- Exercise data:

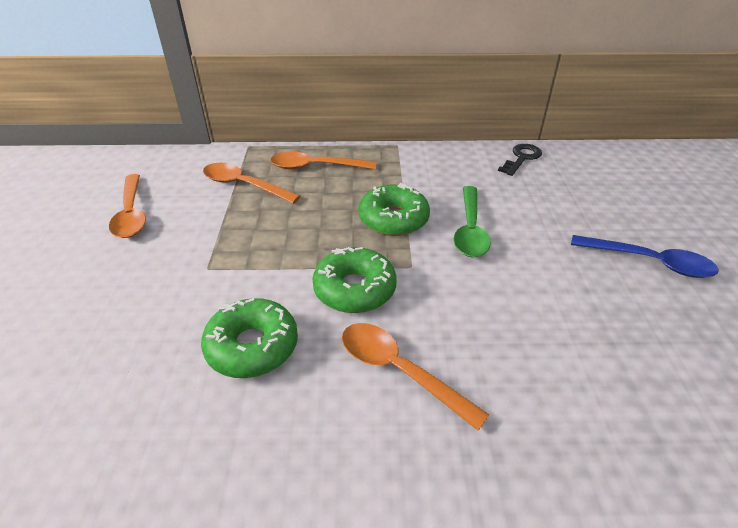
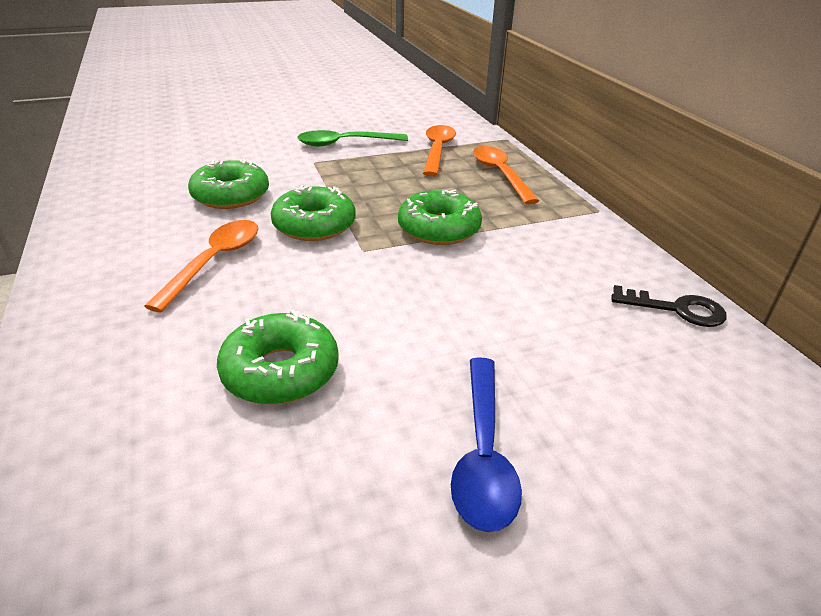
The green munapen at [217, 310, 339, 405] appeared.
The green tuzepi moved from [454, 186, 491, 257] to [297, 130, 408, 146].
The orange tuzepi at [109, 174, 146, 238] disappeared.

- Task brief:
Repeat the material exactly as it reads, without any of its pictures.

- Finished task:
The green munapen at [217, 310, 339, 405] appeared.
The green tuzepi moved from [454, 186, 491, 257] to [297, 130, 408, 146].
The orange tuzepi at [109, 174, 146, 238] disappeared.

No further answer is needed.